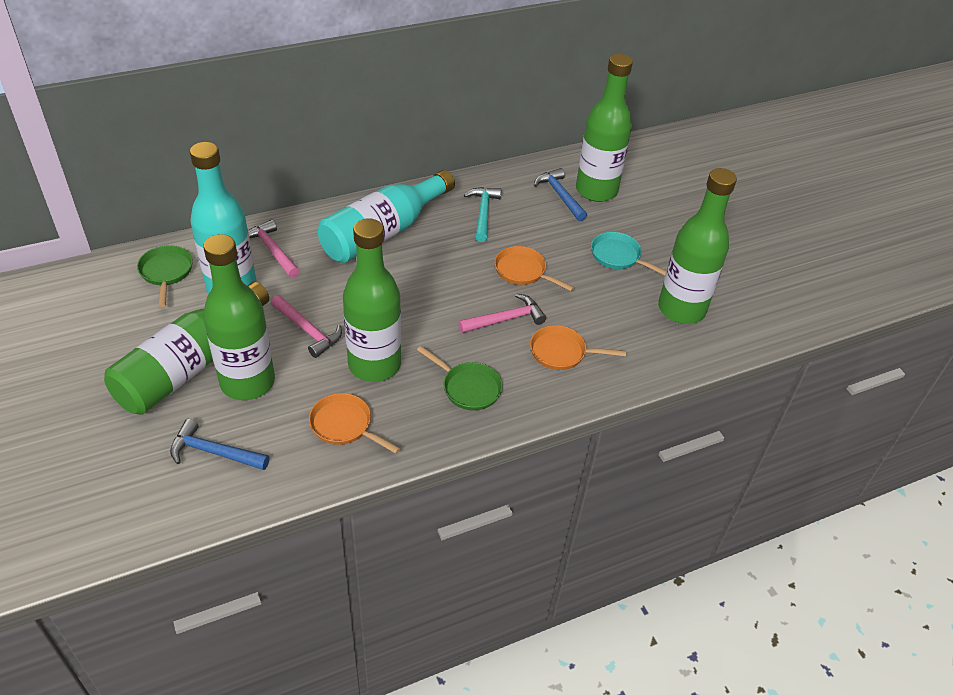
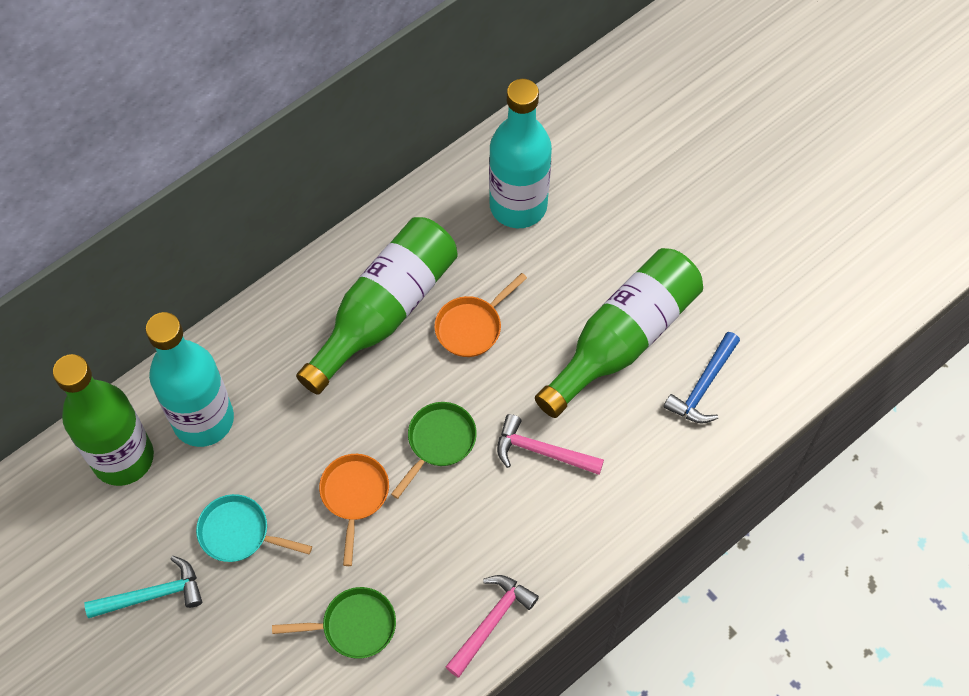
blue hammer: 2 -> 1
green bottle: 5 -> 3
orange pan: 3 -> 2
pink hammer: 3 -> 2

= = = =

### Exercise description
Pictures do not belong in the copy. Reproduce the rest of the data exactly.

### Result of the exercise
blue hammer: 2 -> 1
green bottle: 5 -> 3
orange pan: 3 -> 2
pink hammer: 3 -> 2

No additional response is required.